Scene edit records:
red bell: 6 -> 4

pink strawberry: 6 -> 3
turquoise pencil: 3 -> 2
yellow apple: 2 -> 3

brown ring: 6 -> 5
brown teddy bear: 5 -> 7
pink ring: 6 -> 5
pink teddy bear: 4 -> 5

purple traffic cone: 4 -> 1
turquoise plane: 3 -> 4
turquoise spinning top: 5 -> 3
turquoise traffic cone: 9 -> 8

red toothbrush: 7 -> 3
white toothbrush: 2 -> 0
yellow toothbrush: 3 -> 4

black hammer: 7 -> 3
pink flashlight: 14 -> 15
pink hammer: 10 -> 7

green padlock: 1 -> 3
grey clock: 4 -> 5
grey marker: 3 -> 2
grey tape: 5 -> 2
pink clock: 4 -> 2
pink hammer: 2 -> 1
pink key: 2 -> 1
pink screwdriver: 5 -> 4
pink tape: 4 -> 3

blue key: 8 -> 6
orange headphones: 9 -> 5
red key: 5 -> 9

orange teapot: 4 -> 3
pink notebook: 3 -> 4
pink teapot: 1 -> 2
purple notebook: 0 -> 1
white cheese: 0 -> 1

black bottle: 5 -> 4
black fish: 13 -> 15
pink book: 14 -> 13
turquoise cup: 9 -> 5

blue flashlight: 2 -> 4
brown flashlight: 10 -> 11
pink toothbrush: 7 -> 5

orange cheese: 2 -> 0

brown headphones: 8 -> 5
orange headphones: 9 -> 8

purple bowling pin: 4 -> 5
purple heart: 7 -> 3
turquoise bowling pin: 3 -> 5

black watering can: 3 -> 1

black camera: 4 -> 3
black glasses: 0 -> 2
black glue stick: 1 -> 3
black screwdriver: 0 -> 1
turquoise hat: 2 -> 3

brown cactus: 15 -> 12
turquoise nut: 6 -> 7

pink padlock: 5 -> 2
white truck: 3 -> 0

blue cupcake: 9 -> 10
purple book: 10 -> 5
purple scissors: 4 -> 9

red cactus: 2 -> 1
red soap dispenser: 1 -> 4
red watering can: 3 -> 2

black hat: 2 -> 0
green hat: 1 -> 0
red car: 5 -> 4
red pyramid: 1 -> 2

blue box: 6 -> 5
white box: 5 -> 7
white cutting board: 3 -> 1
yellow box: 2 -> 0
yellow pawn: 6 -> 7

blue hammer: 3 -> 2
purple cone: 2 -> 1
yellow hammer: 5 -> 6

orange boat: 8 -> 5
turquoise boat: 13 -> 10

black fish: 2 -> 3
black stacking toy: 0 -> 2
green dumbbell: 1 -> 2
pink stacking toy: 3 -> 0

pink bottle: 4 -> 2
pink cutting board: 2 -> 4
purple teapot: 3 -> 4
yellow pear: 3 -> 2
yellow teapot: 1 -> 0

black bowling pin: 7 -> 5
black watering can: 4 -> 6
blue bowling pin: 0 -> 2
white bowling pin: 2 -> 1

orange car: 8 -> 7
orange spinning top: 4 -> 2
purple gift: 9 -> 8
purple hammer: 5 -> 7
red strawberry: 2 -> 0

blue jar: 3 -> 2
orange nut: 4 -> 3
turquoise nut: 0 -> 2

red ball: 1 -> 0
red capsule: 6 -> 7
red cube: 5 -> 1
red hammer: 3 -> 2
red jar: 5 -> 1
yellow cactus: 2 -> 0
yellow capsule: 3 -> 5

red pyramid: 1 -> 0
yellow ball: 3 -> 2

» YOUR GOAL:
The answer must be the data above, repeated exactly as it stands.

» YOUR RESPONSE:
red bell: 6 -> 4

pink strawberry: 6 -> 3
turquoise pencil: 3 -> 2
yellow apple: 2 -> 3

brown ring: 6 -> 5
brown teddy bear: 5 -> 7
pink ring: 6 -> 5
pink teddy bear: 4 -> 5

purple traffic cone: 4 -> 1
turquoise plane: 3 -> 4
turquoise spinning top: 5 -> 3
turquoise traffic cone: 9 -> 8

red toothbrush: 7 -> 3
white toothbrush: 2 -> 0
yellow toothbrush: 3 -> 4

black hammer: 7 -> 3
pink flashlight: 14 -> 15
pink hammer: 10 -> 7

green padlock: 1 -> 3
grey clock: 4 -> 5
grey marker: 3 -> 2
grey tape: 5 -> 2
pink clock: 4 -> 2
pink hammer: 2 -> 1
pink key: 2 -> 1
pink screwdriver: 5 -> 4
pink tape: 4 -> 3

blue key: 8 -> 6
orange headphones: 9 -> 5
red key: 5 -> 9

orange teapot: 4 -> 3
pink notebook: 3 -> 4
pink teapot: 1 -> 2
purple notebook: 0 -> 1
white cheese: 0 -> 1

black bottle: 5 -> 4
black fish: 13 -> 15
pink book: 14 -> 13
turquoise cup: 9 -> 5

blue flashlight: 2 -> 4
brown flashlight: 10 -> 11
pink toothbrush: 7 -> 5

orange cheese: 2 -> 0

brown headphones: 8 -> 5
orange headphones: 9 -> 8

purple bowling pin: 4 -> 5
purple heart: 7 -> 3
turquoise bowling pin: 3 -> 5

black watering can: 3 -> 1

black camera: 4 -> 3
black glasses: 0 -> 2
black glue stick: 1 -> 3
black screwdriver: 0 -> 1
turquoise hat: 2 -> 3

brown cactus: 15 -> 12
turquoise nut: 6 -> 7

pink padlock: 5 -> 2
white truck: 3 -> 0

blue cupcake: 9 -> 10
purple book: 10 -> 5
purple scissors: 4 -> 9

red cactus: 2 -> 1
red soap dispenser: 1 -> 4
red watering can: 3 -> 2

black hat: 2 -> 0
green hat: 1 -> 0
red car: 5 -> 4
red pyramid: 1 -> 2

blue box: 6 -> 5
white box: 5 -> 7
white cutting board: 3 -> 1
yellow box: 2 -> 0
yellow pawn: 6 -> 7

blue hammer: 3 -> 2
purple cone: 2 -> 1
yellow hammer: 5 -> 6

orange boat: 8 -> 5
turquoise boat: 13 -> 10

black fish: 2 -> 3
black stacking toy: 0 -> 2
green dumbbell: 1 -> 2
pink stacking toy: 3 -> 0

pink bottle: 4 -> 2
pink cutting board: 2 -> 4
purple teapot: 3 -> 4
yellow pear: 3 -> 2
yellow teapot: 1 -> 0

black bowling pin: 7 -> 5
black watering can: 4 -> 6
blue bowling pin: 0 -> 2
white bowling pin: 2 -> 1

orange car: 8 -> 7
orange spinning top: 4 -> 2
purple gift: 9 -> 8
purple hammer: 5 -> 7
red strawberry: 2 -> 0

blue jar: 3 -> 2
orange nut: 4 -> 3
turquoise nut: 0 -> 2

red ball: 1 -> 0
red capsule: 6 -> 7
red cube: 5 -> 1
red hammer: 3 -> 2
red jar: 5 -> 1
yellow cactus: 2 -> 0
yellow capsule: 3 -> 5

red pyramid: 1 -> 0
yellow ball: 3 -> 2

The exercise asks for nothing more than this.